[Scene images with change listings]
******
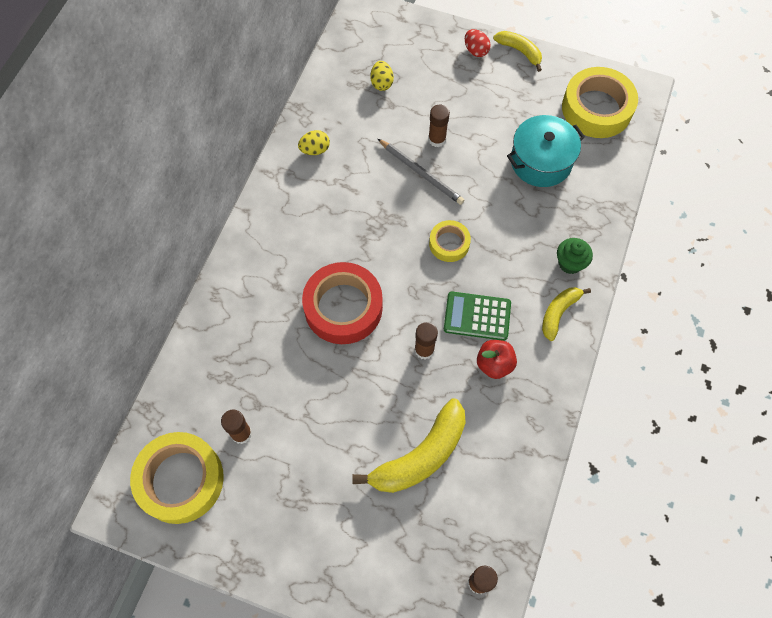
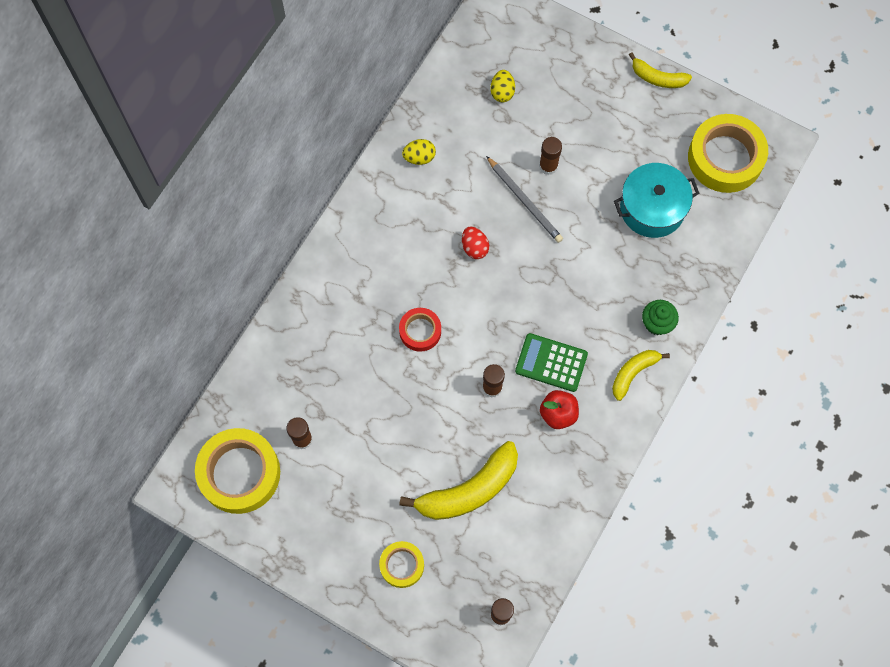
camera: 10 degrees right, 5 degrees up
(343, 307) = (420, 331): red tape -> red tape, size x0.53
(449, 243) = (538, 282): yellow tape -> yellow tape (402, 565)
(475, 50) = (610, 69): red egg -> red egg (474, 247)
(519, 51) = (657, 78): yellow banana -> yellow banana turned 150 degrees clockwise

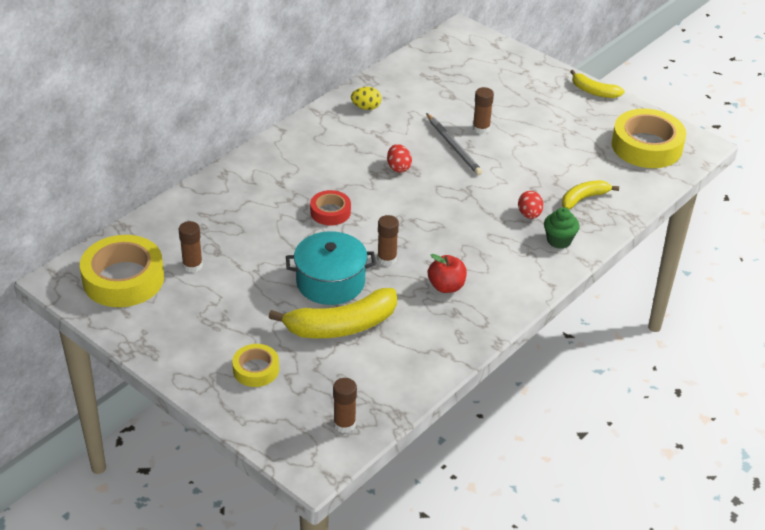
camera: 10 degrees right, 30 degrees down
(502, 92) = (452, 81): yellow egg -> none
(551, 363) = (449, 251): green calculator -> none
(621, 291) = (529, 215): none -> red egg
(633, 373) = (528, 270): yellow banana -> yellow banana (584, 198)
(652, 208) = (571, 167): turquoise pot -> turquoise pot (330, 282)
******
- Exercise directions -
Show each line of the records above containing "right".

- Response below -
camera: 10 degrees right, 5 degrees up
camera: 10 degrees right, 30 degrees down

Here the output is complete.